Aim → Copy the lines of every item below word for word, leaving out the pictures.
— Start of Records to use —
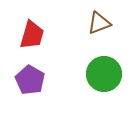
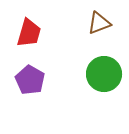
red trapezoid: moved 3 px left, 2 px up
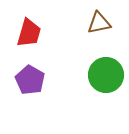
brown triangle: rotated 10 degrees clockwise
green circle: moved 2 px right, 1 px down
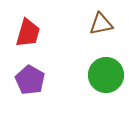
brown triangle: moved 2 px right, 1 px down
red trapezoid: moved 1 px left
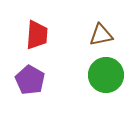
brown triangle: moved 11 px down
red trapezoid: moved 9 px right, 2 px down; rotated 12 degrees counterclockwise
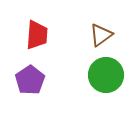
brown triangle: rotated 25 degrees counterclockwise
purple pentagon: rotated 8 degrees clockwise
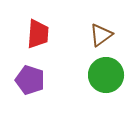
red trapezoid: moved 1 px right, 1 px up
purple pentagon: rotated 20 degrees counterclockwise
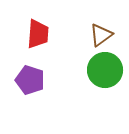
green circle: moved 1 px left, 5 px up
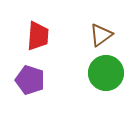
red trapezoid: moved 2 px down
green circle: moved 1 px right, 3 px down
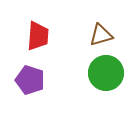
brown triangle: rotated 20 degrees clockwise
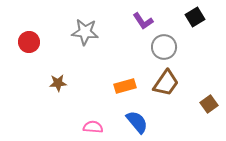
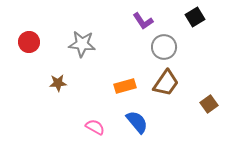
gray star: moved 3 px left, 12 px down
pink semicircle: moved 2 px right; rotated 24 degrees clockwise
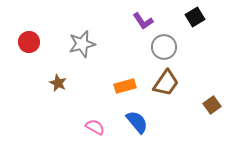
gray star: rotated 20 degrees counterclockwise
brown star: rotated 30 degrees clockwise
brown square: moved 3 px right, 1 px down
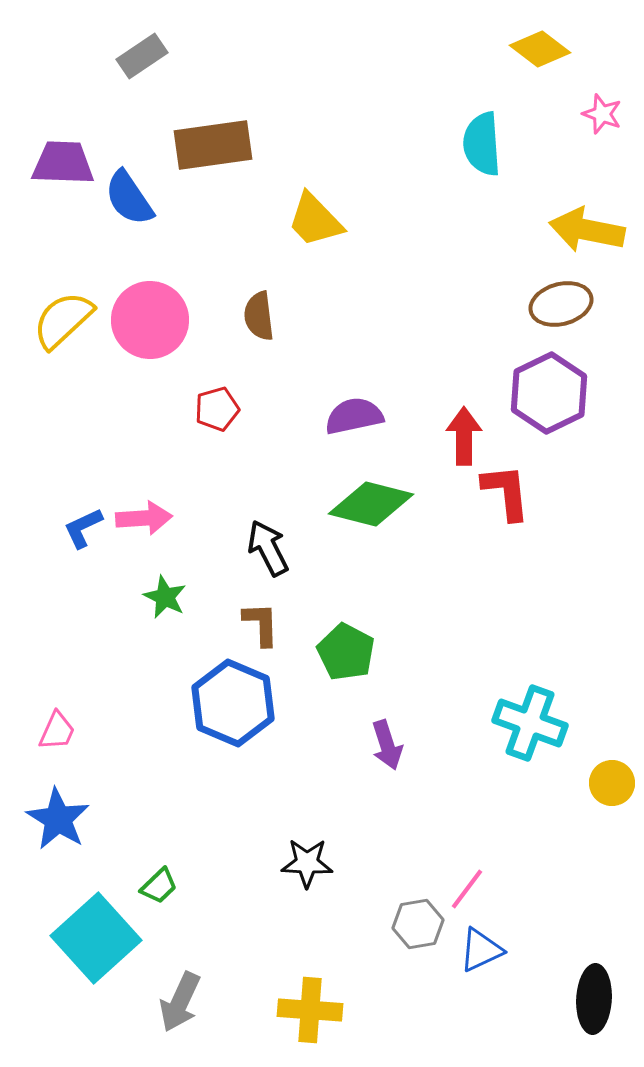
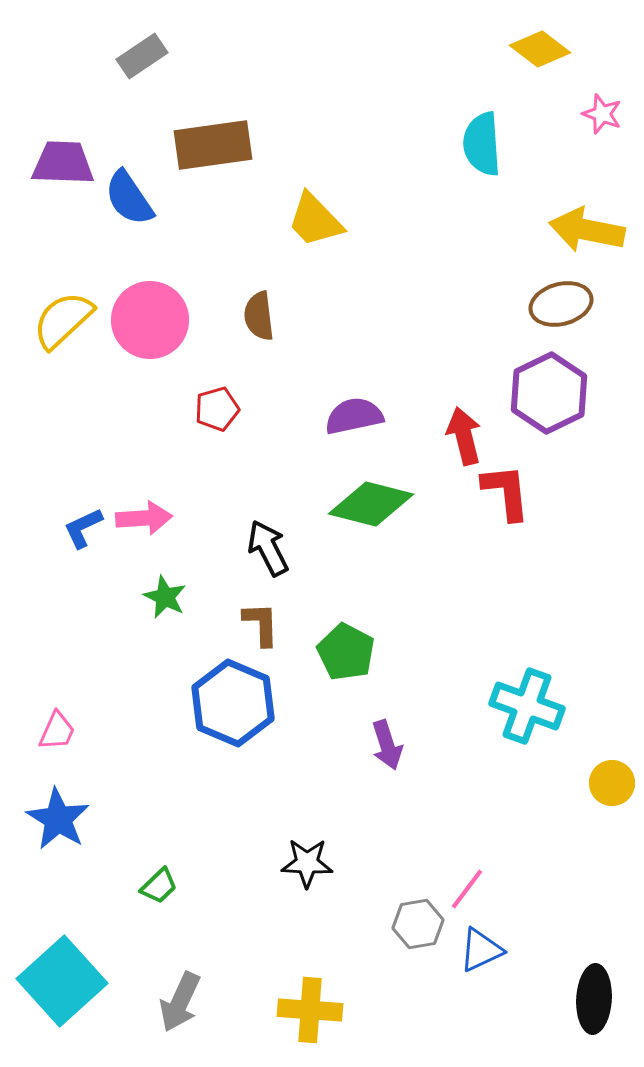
red arrow: rotated 14 degrees counterclockwise
cyan cross: moved 3 px left, 17 px up
cyan square: moved 34 px left, 43 px down
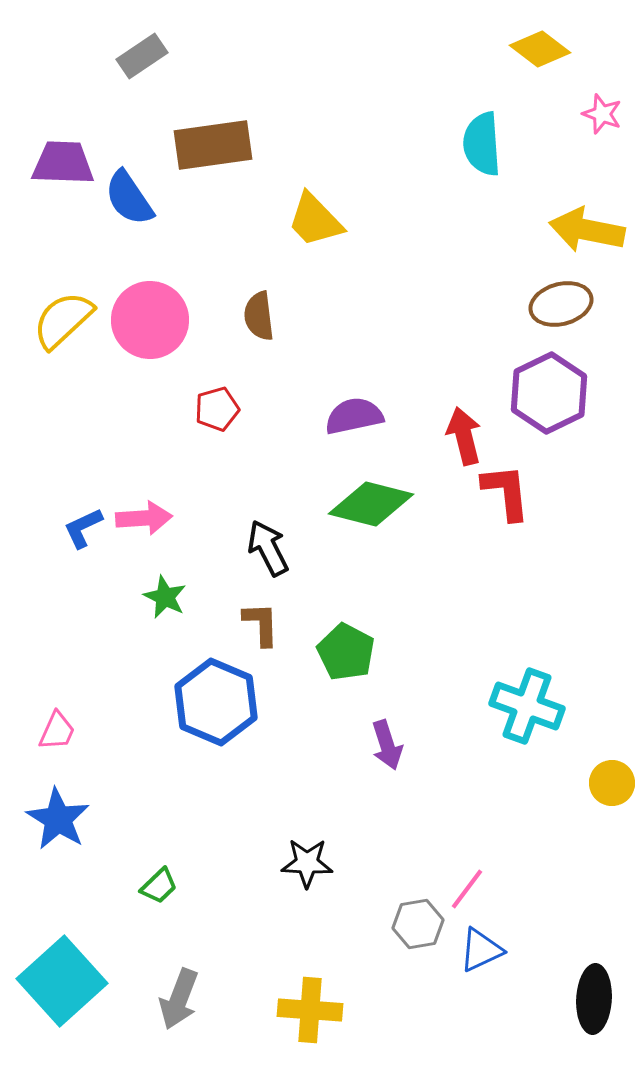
blue hexagon: moved 17 px left, 1 px up
gray arrow: moved 1 px left, 3 px up; rotated 4 degrees counterclockwise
— End of Records to use —
Task solution →
red trapezoid: moved 3 px left, 2 px up
brown triangle: rotated 10 degrees clockwise
green circle: moved 2 px right, 1 px down
brown triangle: moved 2 px right, 1 px down
red trapezoid: moved 1 px left
brown triangle: moved 11 px down
red trapezoid: moved 9 px right, 2 px down; rotated 12 degrees counterclockwise
brown triangle: rotated 25 degrees counterclockwise
purple pentagon: rotated 8 degrees clockwise
red trapezoid: moved 1 px right, 1 px up
purple pentagon: rotated 20 degrees counterclockwise
green circle: moved 1 px left, 5 px up
red trapezoid: moved 2 px down
green circle: moved 1 px right, 3 px down
brown triangle: rotated 20 degrees clockwise
gray star: moved 3 px left, 12 px down
pink semicircle: moved 2 px right; rotated 24 degrees clockwise
gray star: rotated 20 degrees counterclockwise
brown star: rotated 30 degrees clockwise
brown square: moved 3 px right, 1 px down
red arrow: rotated 14 degrees counterclockwise
cyan cross: moved 3 px left, 17 px up
cyan square: moved 34 px left, 43 px down
blue hexagon: moved 17 px left, 1 px up
gray arrow: moved 1 px left, 3 px up; rotated 4 degrees counterclockwise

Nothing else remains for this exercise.